> TASK GOAL
Starting at the line that contains "dean [698, 1174]" and ending at the end of the material, write those lines out again, swapping "thrived" for "flourished" and changing nothing else. Leave the pictures out.
— Start of SOURCE DATA —
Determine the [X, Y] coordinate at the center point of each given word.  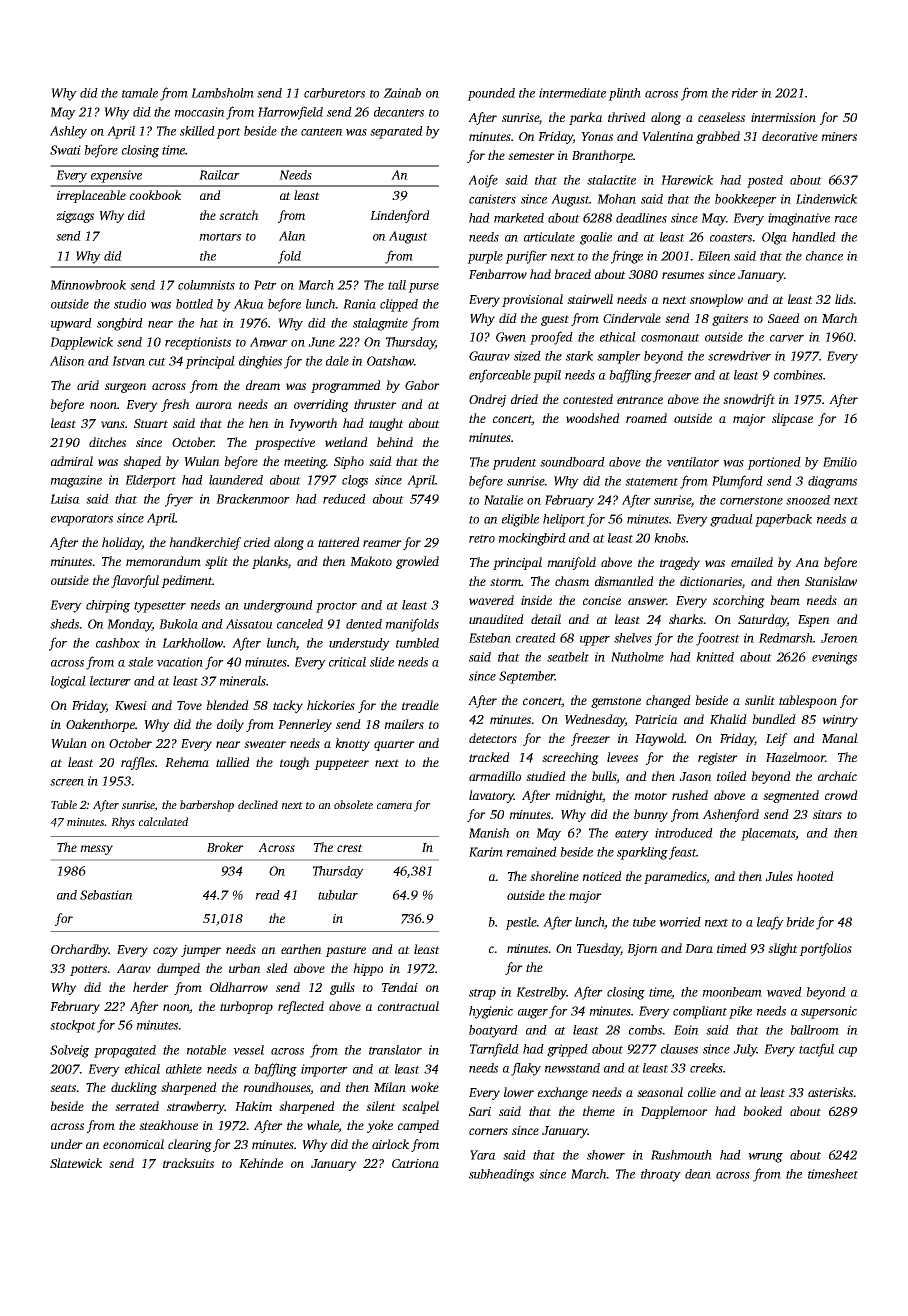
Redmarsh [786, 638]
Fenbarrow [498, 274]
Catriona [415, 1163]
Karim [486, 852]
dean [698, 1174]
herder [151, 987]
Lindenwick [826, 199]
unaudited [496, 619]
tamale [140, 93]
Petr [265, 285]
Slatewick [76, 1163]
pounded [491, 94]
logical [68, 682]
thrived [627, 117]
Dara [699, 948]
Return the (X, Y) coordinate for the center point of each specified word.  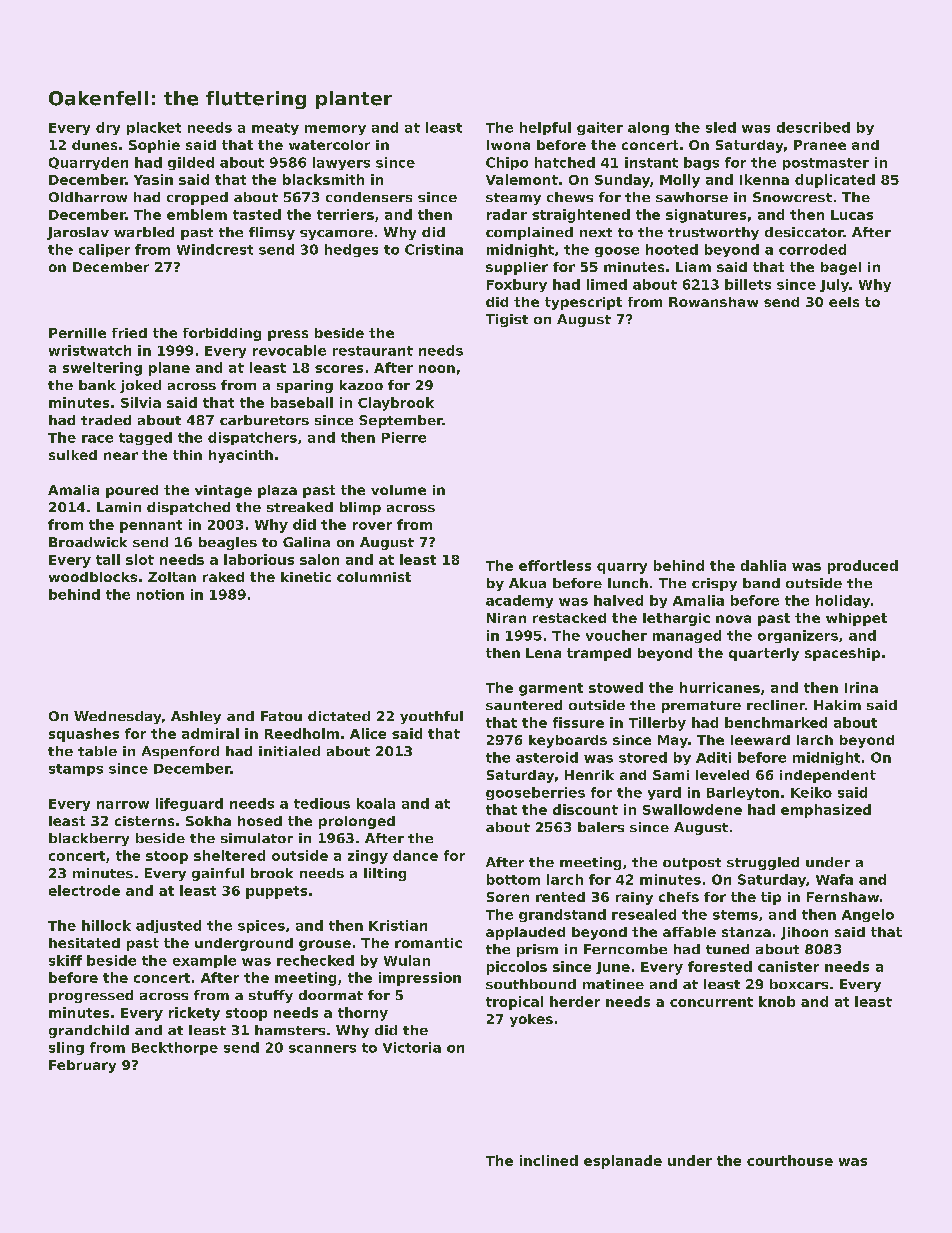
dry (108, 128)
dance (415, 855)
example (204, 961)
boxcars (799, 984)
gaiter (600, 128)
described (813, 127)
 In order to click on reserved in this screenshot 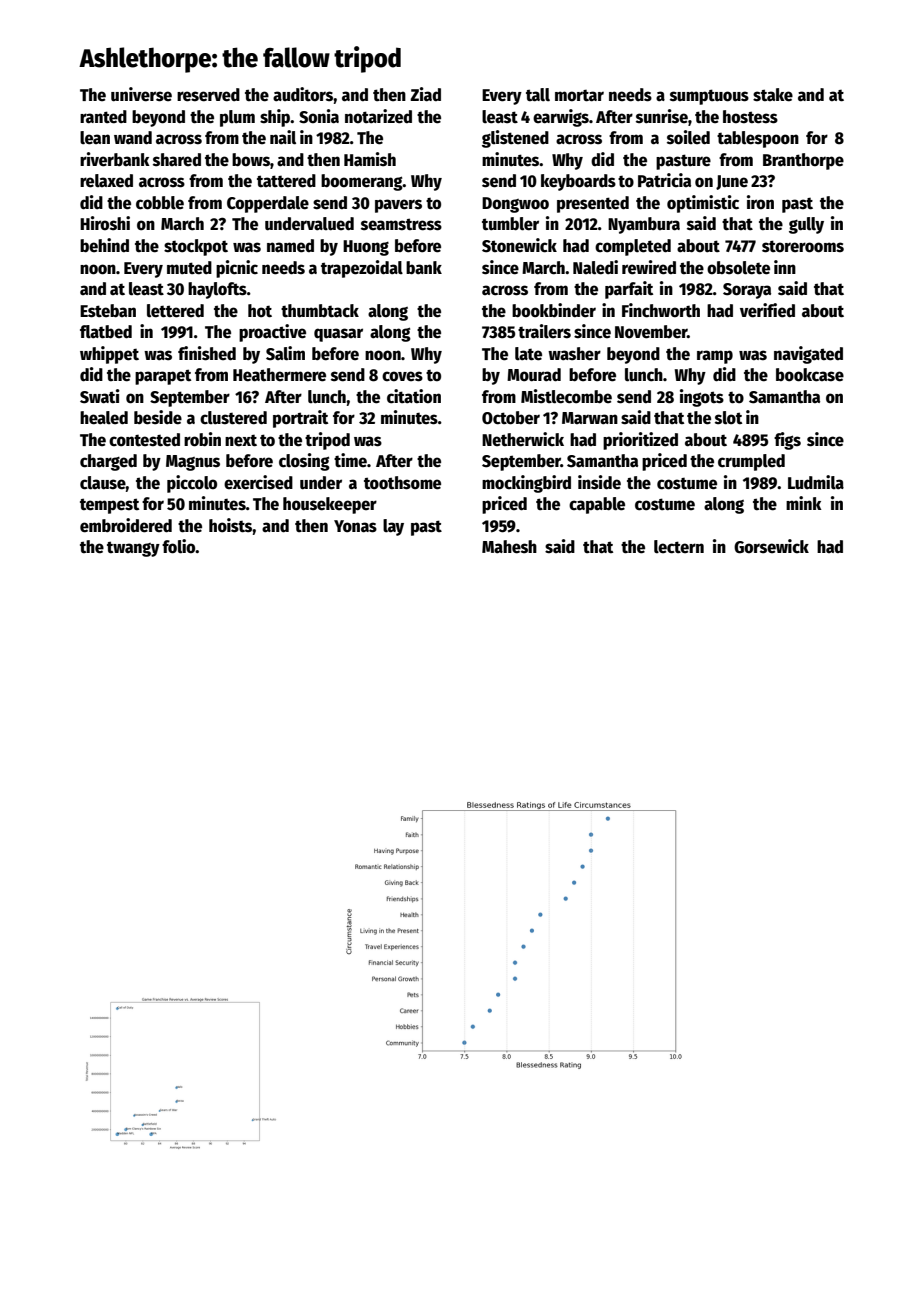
— End of SOURCE DATA —
> RESULT OF THIS EXERCISE
dean [698, 1174]
herder [151, 987]
Lindenwick [826, 199]
unaudited [496, 619]
tamale [140, 93]
Petr [265, 285]
Slatewick [76, 1163]
pounded [491, 94]
logical [68, 682]
flourished [627, 117]
Dara [699, 948]
Return the (X, Y) coordinate for the center point of each specified word.  
dry (108, 128)
dance (415, 855)
example (204, 961)
boxcars (799, 984)
gaiter (600, 128)
described (813, 127)
 In order to click on reserved in this screenshot 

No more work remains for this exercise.